• _INFORMATION PROVIDED_
# # # # #
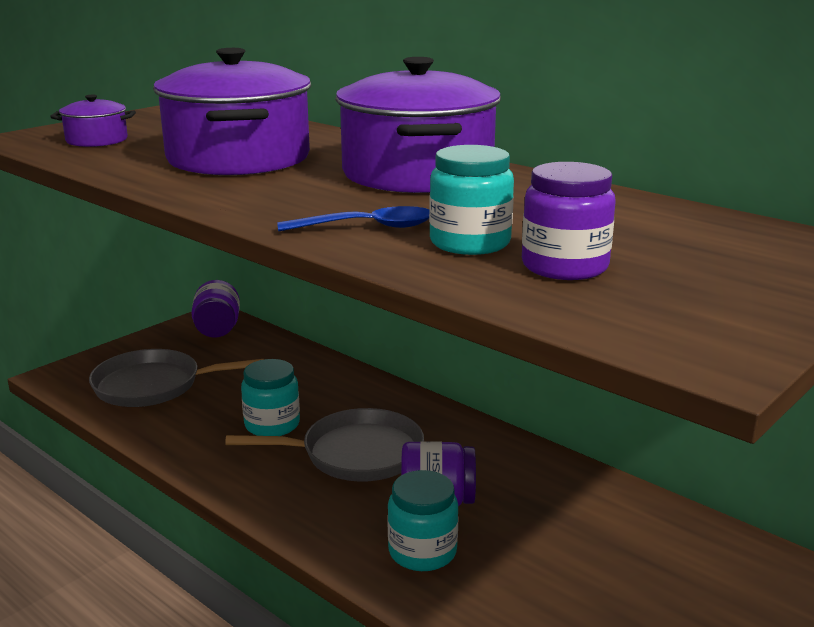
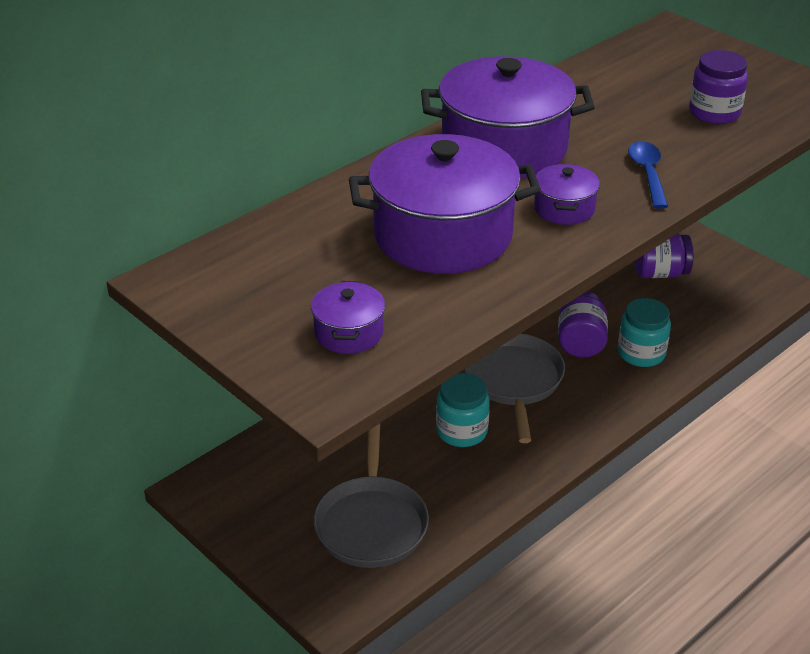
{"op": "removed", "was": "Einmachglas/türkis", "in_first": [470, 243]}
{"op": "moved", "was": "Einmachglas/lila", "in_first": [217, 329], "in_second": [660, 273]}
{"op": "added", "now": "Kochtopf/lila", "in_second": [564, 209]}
# # # # #
• _TASK_
The preceding listing must be repeated exactly, with all images dropped.

• _WRITTEN RESPONSE_
{"op": "removed", "was": "Einmachglas/türkis", "in_first": [470, 243]}
{"op": "moved", "was": "Einmachglas/lila", "in_first": [217, 329], "in_second": [660, 273]}
{"op": "added", "now": "Kochtopf/lila", "in_second": [564, 209]}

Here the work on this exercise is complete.